> _Exercise requirements_: Using the listing below, return every line that includes "kiraku".

> _Task material_:

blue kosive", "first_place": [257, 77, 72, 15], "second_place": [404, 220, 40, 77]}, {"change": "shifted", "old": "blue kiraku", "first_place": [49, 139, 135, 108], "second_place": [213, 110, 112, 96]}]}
==
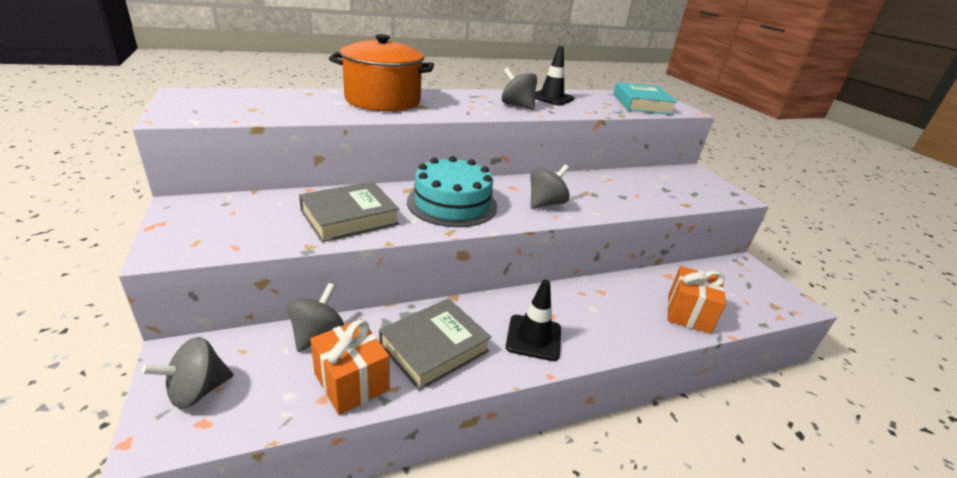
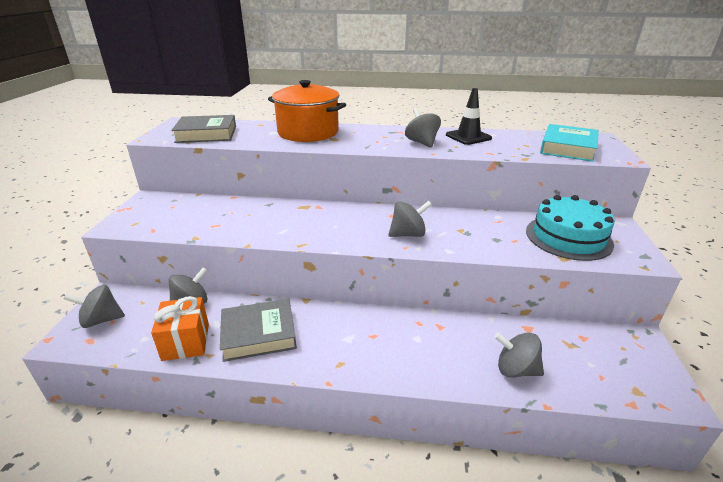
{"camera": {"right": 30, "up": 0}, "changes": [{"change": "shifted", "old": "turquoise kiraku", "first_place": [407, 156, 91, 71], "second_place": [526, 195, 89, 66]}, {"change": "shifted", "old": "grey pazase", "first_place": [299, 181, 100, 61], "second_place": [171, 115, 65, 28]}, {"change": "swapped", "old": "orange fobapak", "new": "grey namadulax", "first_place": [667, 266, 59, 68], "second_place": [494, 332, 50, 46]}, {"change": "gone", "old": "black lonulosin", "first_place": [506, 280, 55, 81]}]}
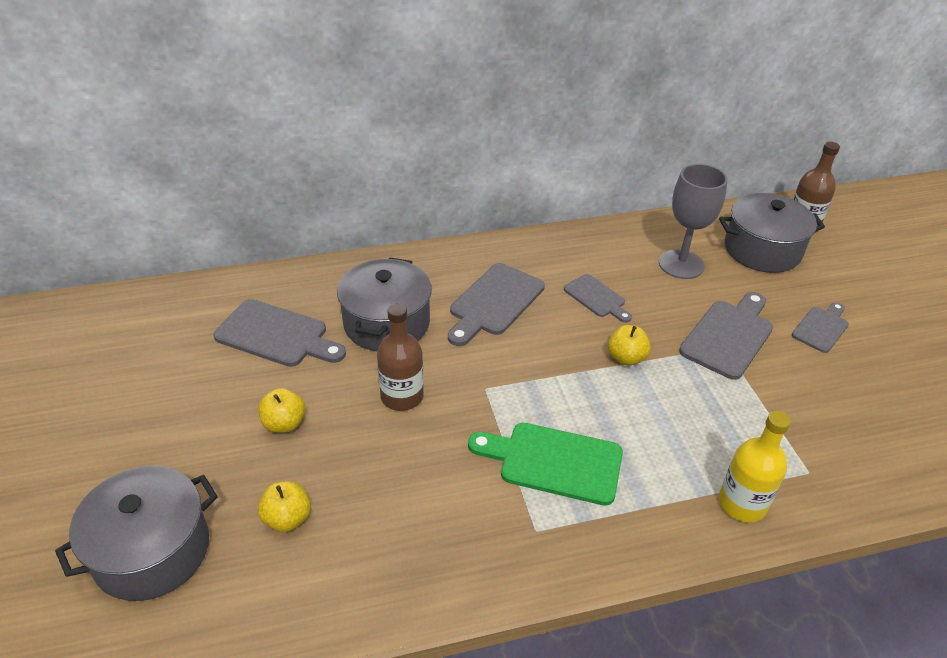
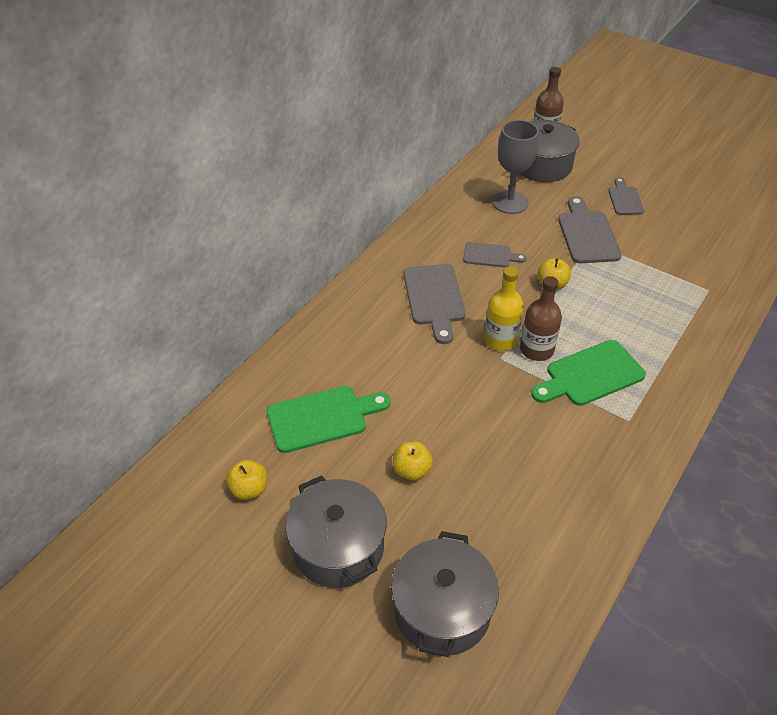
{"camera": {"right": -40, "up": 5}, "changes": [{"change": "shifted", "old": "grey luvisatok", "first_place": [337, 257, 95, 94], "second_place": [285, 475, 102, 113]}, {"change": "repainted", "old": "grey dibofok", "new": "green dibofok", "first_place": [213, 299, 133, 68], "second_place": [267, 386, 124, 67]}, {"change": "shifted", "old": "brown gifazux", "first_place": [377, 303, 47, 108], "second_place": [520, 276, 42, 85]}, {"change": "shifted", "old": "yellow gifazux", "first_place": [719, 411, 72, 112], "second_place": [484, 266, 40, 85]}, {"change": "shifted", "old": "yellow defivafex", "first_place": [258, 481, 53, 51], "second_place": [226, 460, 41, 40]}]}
--
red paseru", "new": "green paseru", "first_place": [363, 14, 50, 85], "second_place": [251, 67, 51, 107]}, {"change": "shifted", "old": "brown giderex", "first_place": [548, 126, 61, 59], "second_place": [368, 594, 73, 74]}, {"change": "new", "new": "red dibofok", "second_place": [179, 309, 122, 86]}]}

> _Answer to this task_:
blue kosive", "first_place": [257, 77, 72, 15], "second_place": [404, 220, 40, 77]}, {"change": "shifted", "old": "blue kiraku", "first_place": [49, 139, 135, 108], "second_place": [213, 110, 112, 96]}]}
{"camera": {"right": 30, "up": 0}, "changes": [{"change": "shifted", "old": "turquoise kiraku", "first_place": [407, 156, 91, 71], "second_place": [526, 195, 89, 66]}, {"change": "shifted", "old": "grey pazase", "first_place": [299, 181, 100, 61], "second_place": [171, 115, 65, 28]}, {"change": "swapped", "old": "orange fobapak", "new": "grey namadulax", "first_place": [667, 266, 59, 68], "second_place": [494, 332, 50, 46]}, {"change": "gone", "old": "black lonulosin", "first_place": [506, 280, 55, 81]}]}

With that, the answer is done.